• _What to work on_: State how many lines in the records below include the word "away". Give nothing but that number.

** Extracted records follows **

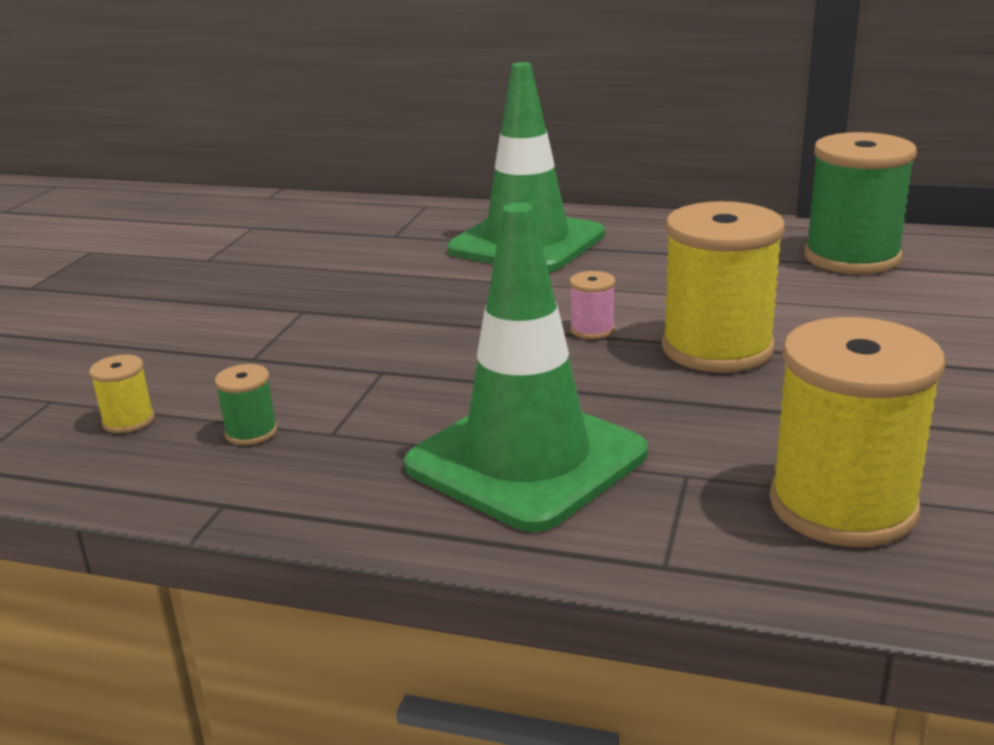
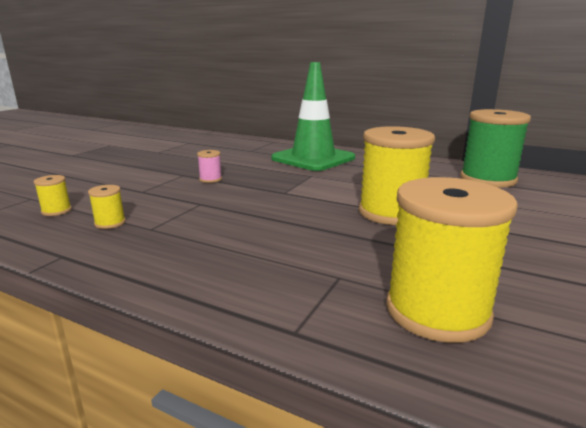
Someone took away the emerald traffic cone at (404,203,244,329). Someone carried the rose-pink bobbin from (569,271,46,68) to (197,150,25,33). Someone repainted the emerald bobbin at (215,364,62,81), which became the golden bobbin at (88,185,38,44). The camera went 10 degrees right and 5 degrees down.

** End of Extracted records **
** Extracted records follows **

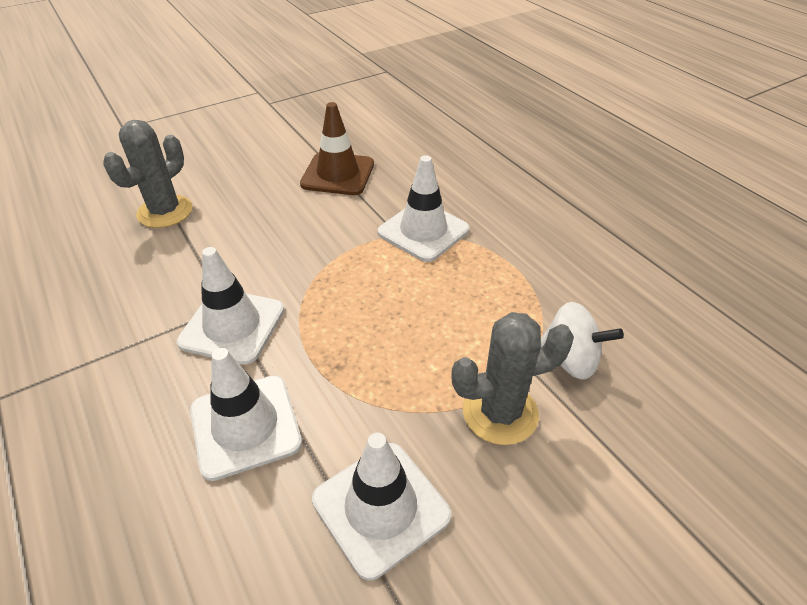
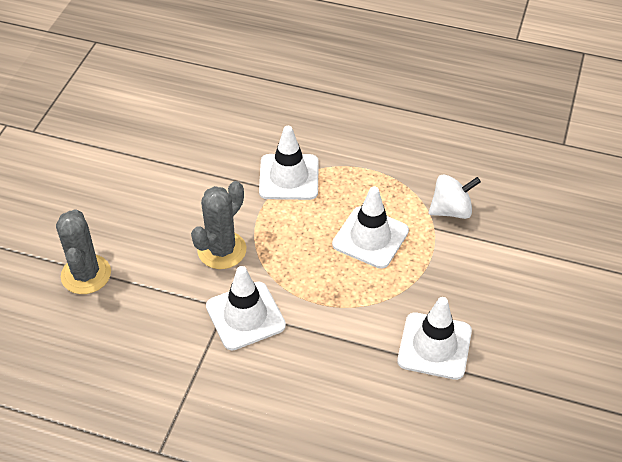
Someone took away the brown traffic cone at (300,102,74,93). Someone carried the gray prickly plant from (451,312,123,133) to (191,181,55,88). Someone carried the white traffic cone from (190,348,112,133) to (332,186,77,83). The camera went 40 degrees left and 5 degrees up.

** End of Extracted records **
** Extracted records follows **

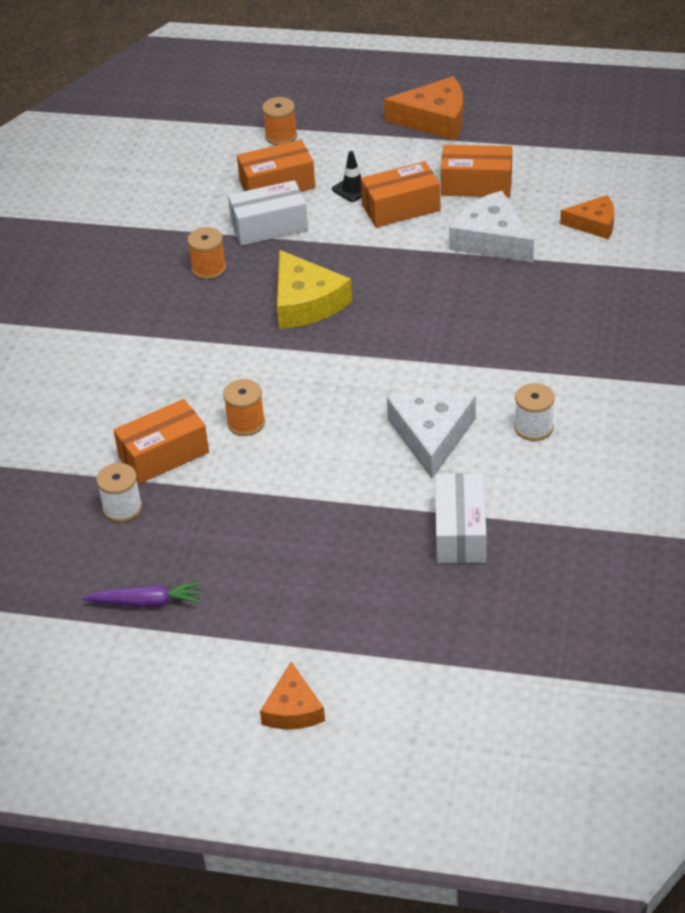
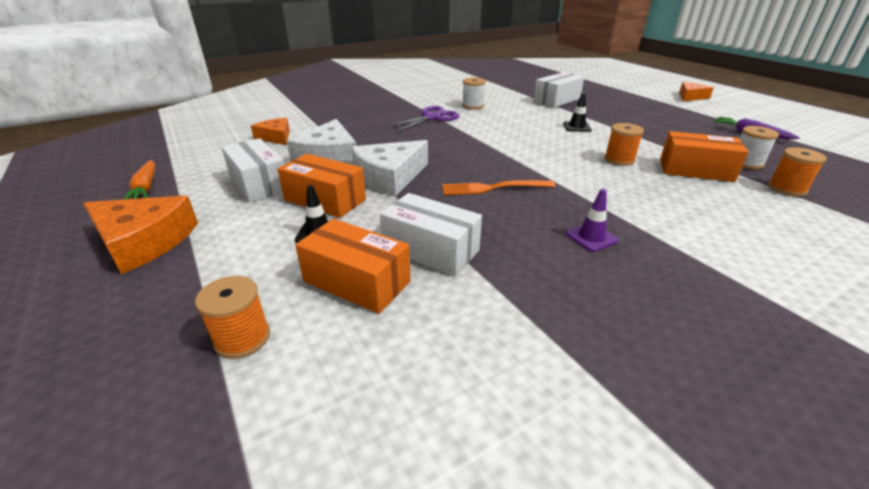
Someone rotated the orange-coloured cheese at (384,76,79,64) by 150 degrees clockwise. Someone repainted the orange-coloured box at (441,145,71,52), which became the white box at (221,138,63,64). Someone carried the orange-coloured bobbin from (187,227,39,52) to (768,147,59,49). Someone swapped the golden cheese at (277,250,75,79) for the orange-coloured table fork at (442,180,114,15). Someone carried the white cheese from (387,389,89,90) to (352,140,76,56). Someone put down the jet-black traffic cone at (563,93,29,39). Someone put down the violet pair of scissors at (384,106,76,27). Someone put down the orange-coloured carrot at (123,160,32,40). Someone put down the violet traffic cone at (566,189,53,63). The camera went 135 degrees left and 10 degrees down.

** End of Extracted records **

• _Task solution_: 2